Begin

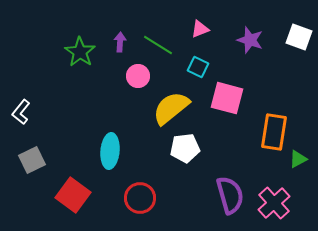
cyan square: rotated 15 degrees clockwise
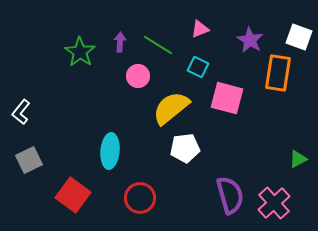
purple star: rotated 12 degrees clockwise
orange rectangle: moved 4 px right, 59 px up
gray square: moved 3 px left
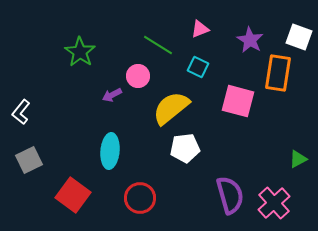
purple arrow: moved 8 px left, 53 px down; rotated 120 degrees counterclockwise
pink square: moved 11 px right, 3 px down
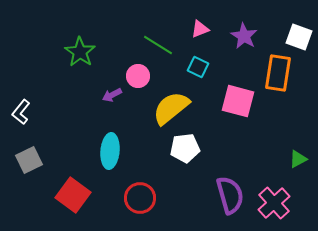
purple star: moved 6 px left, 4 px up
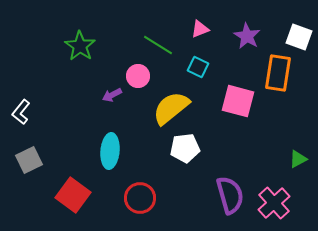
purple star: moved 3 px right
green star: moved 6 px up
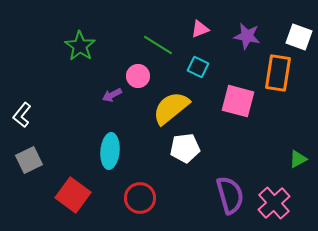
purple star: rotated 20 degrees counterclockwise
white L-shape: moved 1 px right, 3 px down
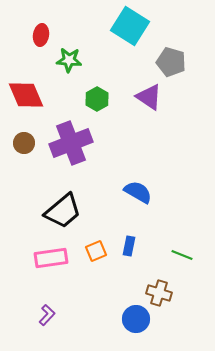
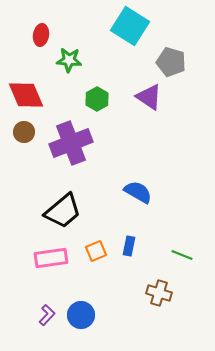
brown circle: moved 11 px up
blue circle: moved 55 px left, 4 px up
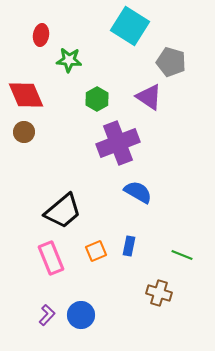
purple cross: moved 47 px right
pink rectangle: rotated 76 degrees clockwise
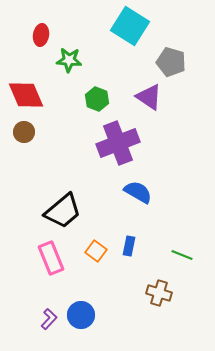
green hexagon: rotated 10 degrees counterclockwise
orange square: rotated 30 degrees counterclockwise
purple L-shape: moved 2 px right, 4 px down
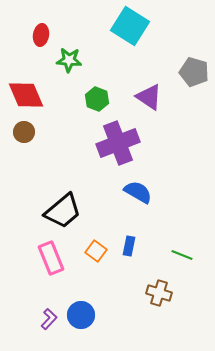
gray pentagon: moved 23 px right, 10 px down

End
Begin

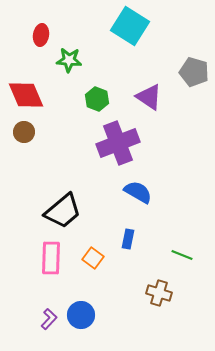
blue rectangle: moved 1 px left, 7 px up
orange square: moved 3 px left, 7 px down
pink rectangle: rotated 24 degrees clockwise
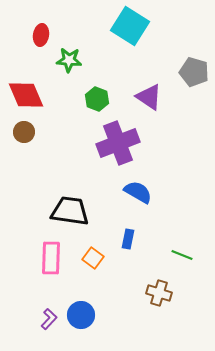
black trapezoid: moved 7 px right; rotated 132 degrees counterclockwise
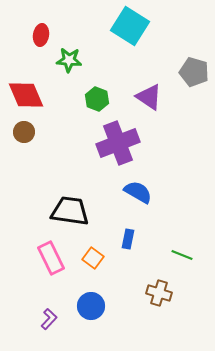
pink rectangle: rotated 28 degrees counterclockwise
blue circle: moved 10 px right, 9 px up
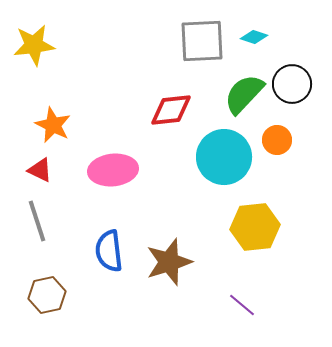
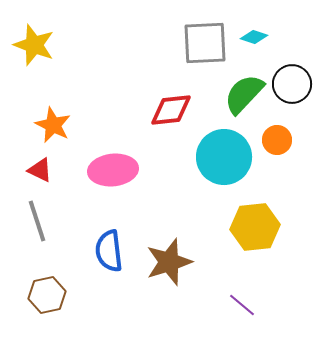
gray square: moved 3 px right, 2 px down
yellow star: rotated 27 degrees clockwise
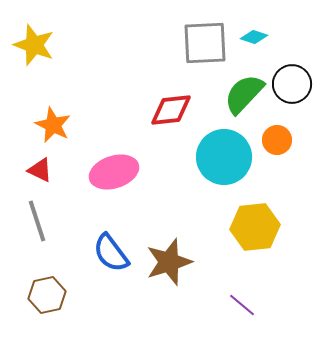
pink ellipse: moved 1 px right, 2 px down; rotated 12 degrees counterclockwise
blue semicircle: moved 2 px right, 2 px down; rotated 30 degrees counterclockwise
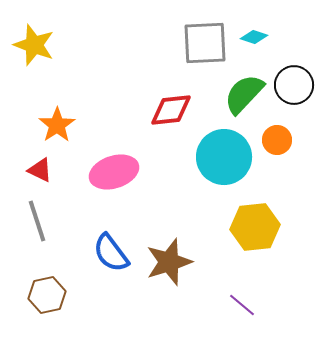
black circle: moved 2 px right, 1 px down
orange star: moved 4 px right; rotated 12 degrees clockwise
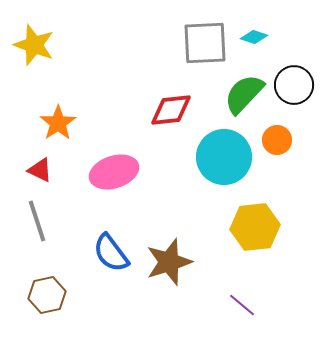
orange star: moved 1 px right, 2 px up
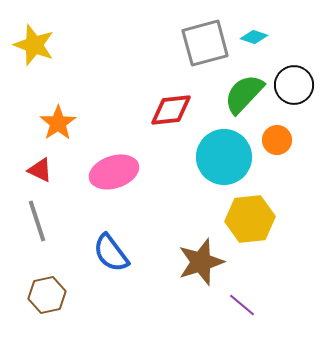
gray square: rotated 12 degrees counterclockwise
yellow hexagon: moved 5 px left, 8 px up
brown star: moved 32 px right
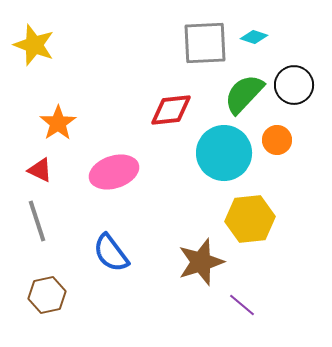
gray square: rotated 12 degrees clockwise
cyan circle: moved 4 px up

End
Begin

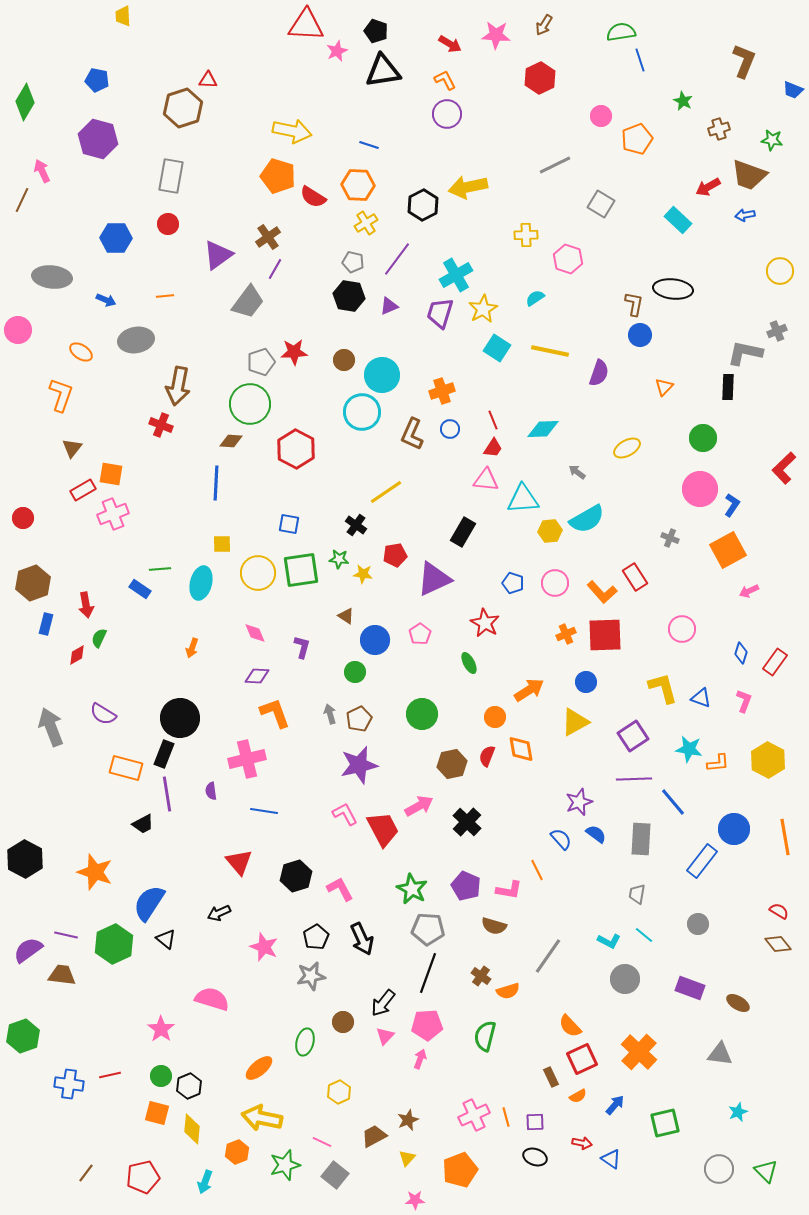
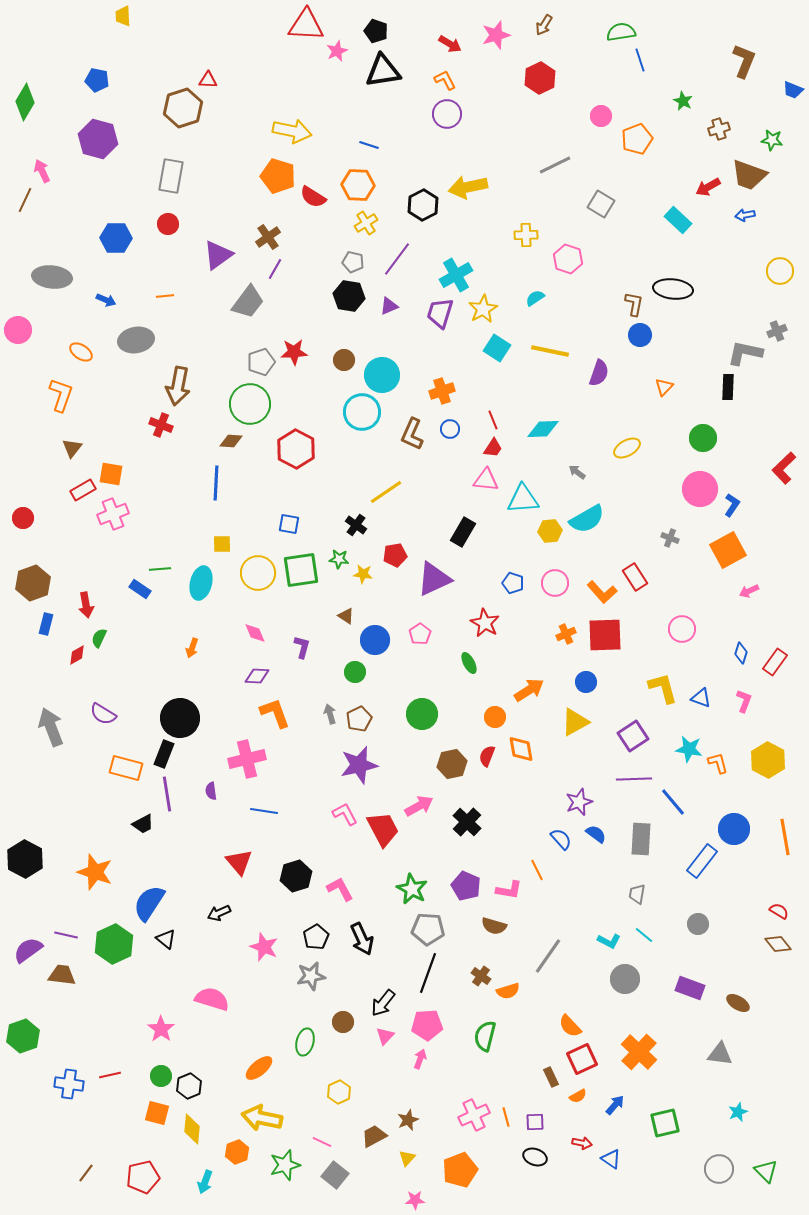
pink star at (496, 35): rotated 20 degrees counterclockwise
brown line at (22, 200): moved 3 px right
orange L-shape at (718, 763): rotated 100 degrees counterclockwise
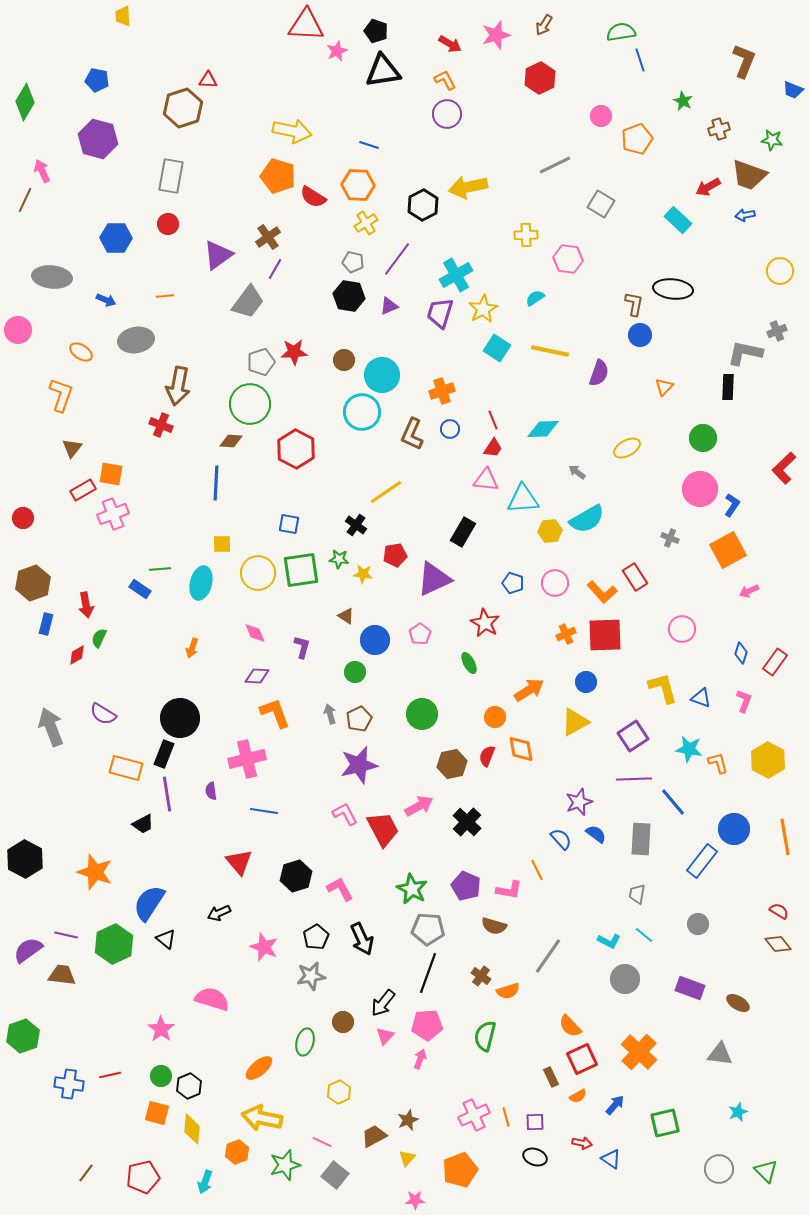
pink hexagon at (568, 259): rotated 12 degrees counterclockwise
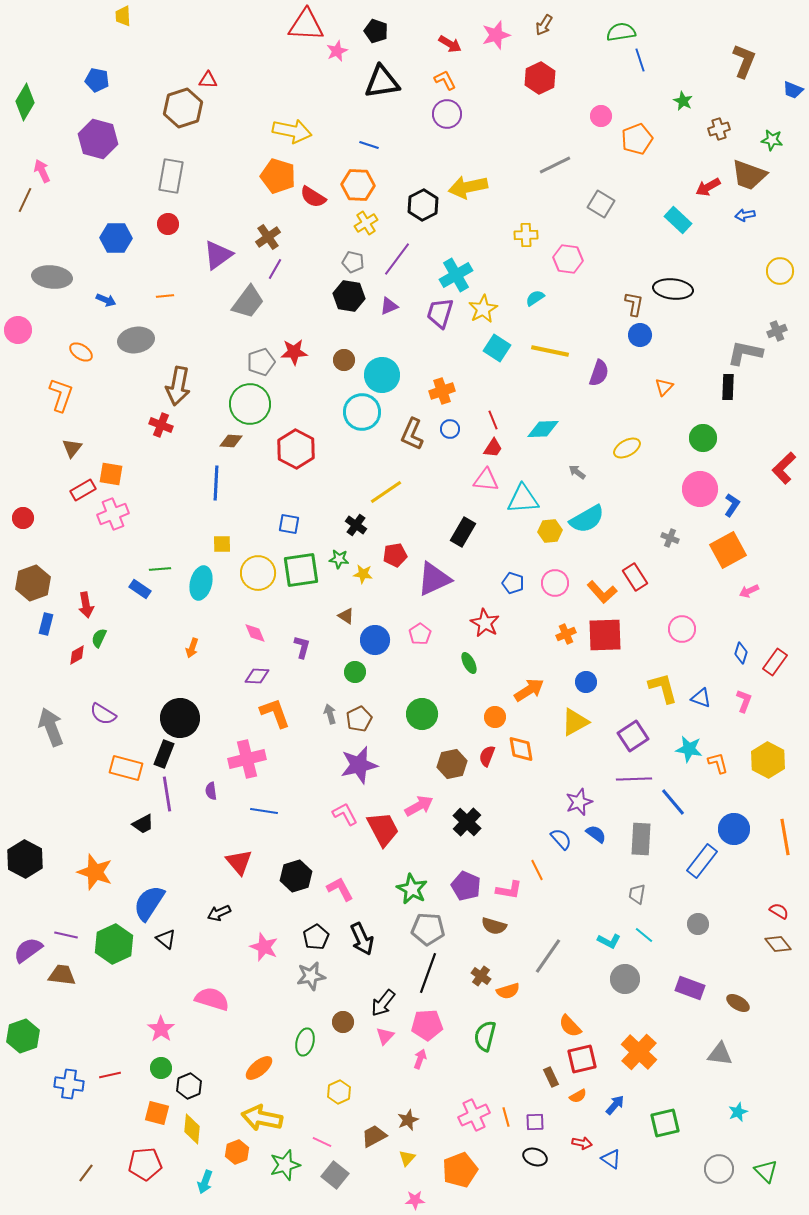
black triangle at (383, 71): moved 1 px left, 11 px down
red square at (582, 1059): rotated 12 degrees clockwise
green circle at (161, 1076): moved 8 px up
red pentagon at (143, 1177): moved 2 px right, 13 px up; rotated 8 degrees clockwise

End

Copy everything from the line containing "cyan square: rotated 15 degrees clockwise" down to the line containing "blue circle: moved 55 px left, 4 px up", including both of those lines. Leave the pictures out of your copy.

- Task output:
cyan square: rotated 15 degrees clockwise
purple star: rotated 12 degrees clockwise
orange rectangle: moved 4 px right, 59 px up
gray square: moved 3 px left
purple arrow: moved 8 px left, 53 px down; rotated 120 degrees counterclockwise
pink square: moved 11 px right, 3 px down
purple star: moved 6 px left, 4 px up
purple star: moved 3 px right
green star: moved 6 px up
purple star: rotated 20 degrees counterclockwise
white L-shape: moved 1 px right, 3 px down
brown circle: moved 11 px up
blue circle: moved 55 px left, 4 px up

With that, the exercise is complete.